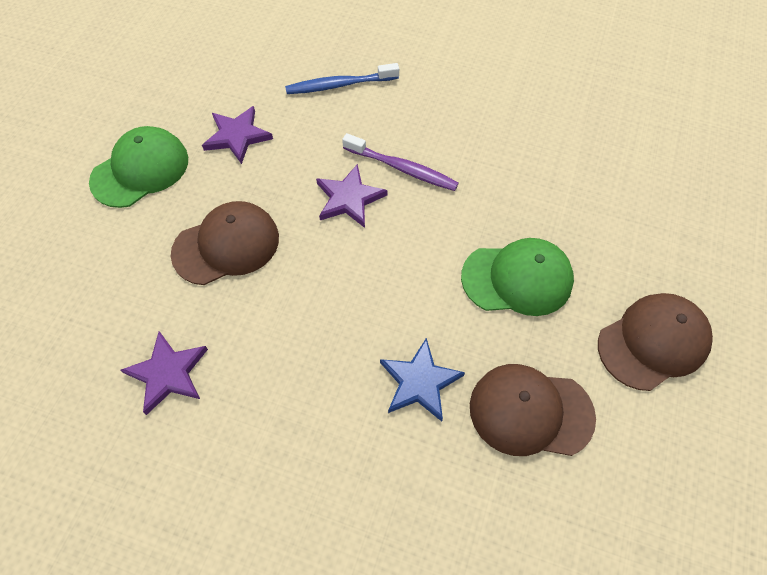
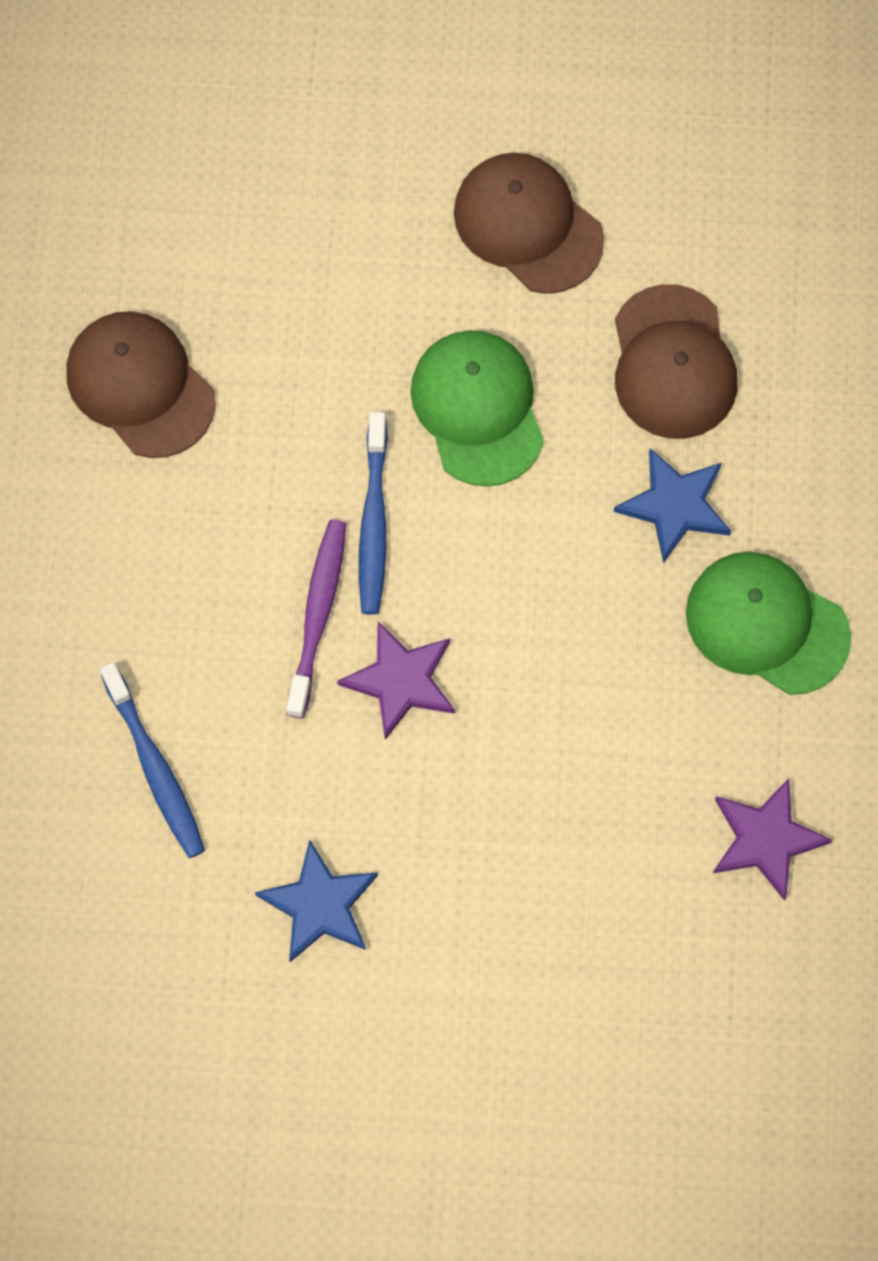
camera: 105 degrees left, 10 degrees up
green cap [89,126,188,208] -> green cap moved to [686,552,851,695]
brown cap [171,201,279,285] -> brown cap moved to [66,311,216,458]
purple star [202,106,273,164] -> blue star [255,839,378,962]
none -> blue toothbrush [359,412,388,615]

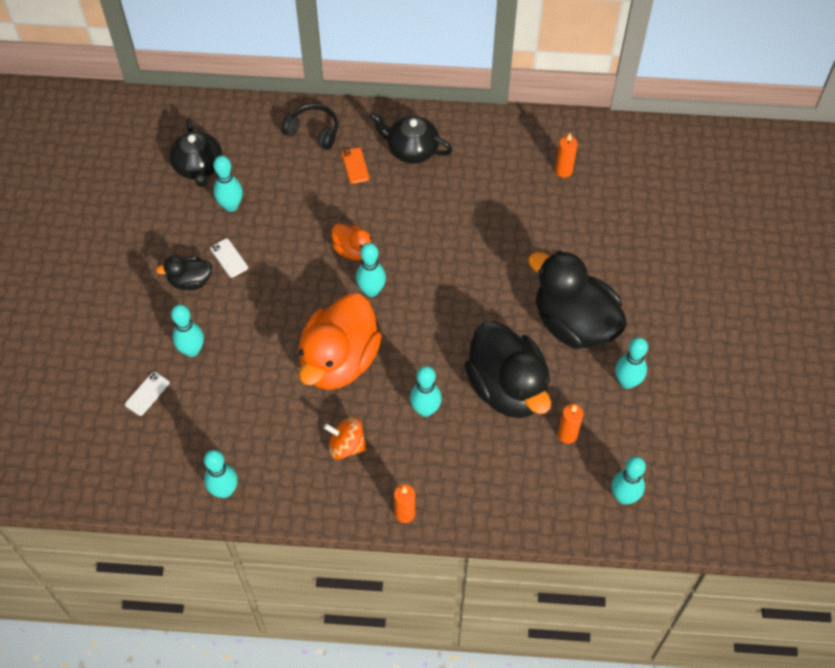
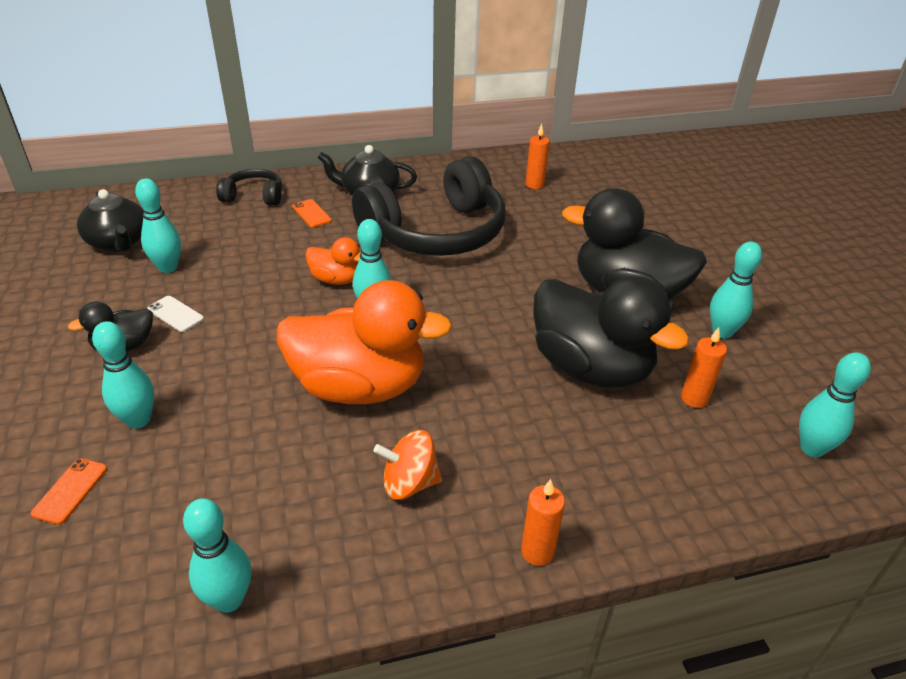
camera: 20 degrees left, 20 degrees down
white phone [125,372,170,416] -> orange phone [31,458,107,525]
orange duck [299,293,382,390] -> orange duck turned 90 degrees counterclockwise [277,280,452,404]
turquoise bowling pin [410,366,442,417] -> none
none -> black headphones [352,156,505,256]

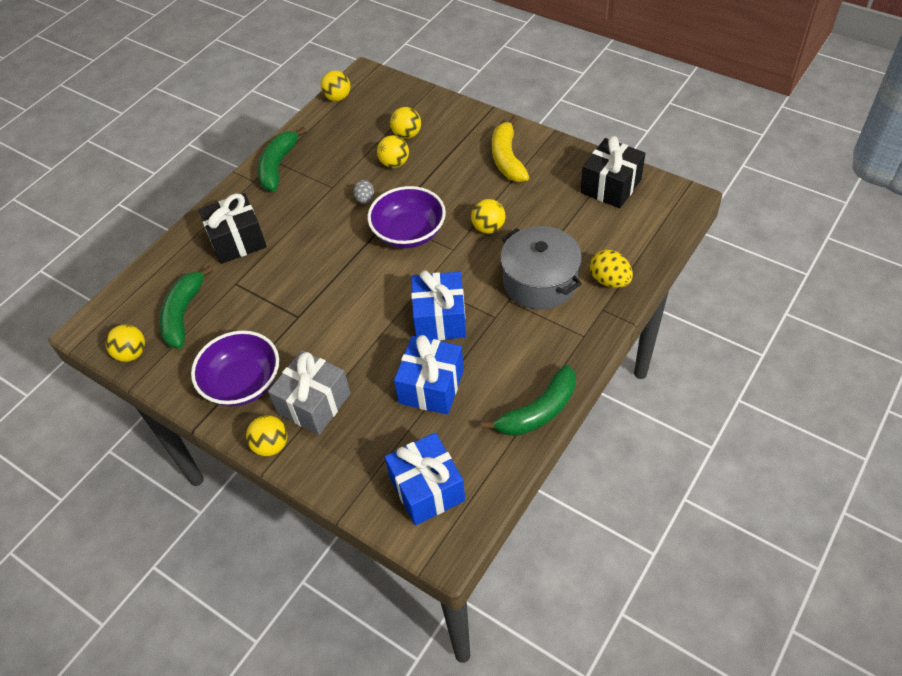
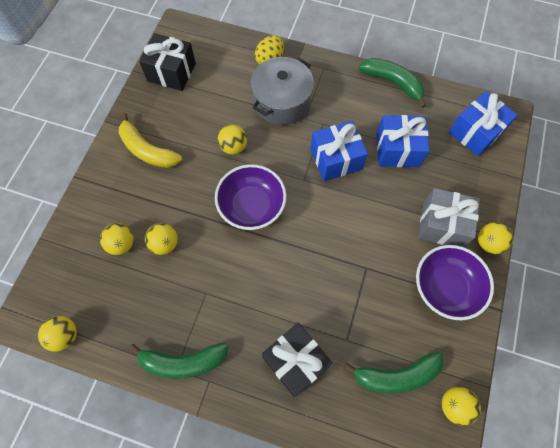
camera: 110 degrees left, 15 degrees up
grey egg [353,180,374,204] -> none
yellow banana [492,116,529,182] -> yellow banana turned 60 degrees clockwise [119,113,182,168]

= PROBLEM TO WORK ON =
The copy must start at the line containing "purple star [202,106,273,164]" and stop at the last line of the listing, both included, with every line exact and no pictures.

= TASK ANSWER =
purple star [202,106,273,164] -> blue star [255,839,378,962]
none -> blue toothbrush [359,412,388,615]

camera: 20 degrees left, 20 degrees down
white phone [125,372,170,416] -> orange phone [31,458,107,525]
orange duck [299,293,382,390] -> orange duck turned 90 degrees counterclockwise [277,280,452,404]
turquoise bowling pin [410,366,442,417] -> none
none -> black headphones [352,156,505,256]

camera: 110 degrees left, 15 degrees up
grey egg [353,180,374,204] -> none
yellow banana [492,116,529,182] -> yellow banana turned 60 degrees clockwise [119,113,182,168]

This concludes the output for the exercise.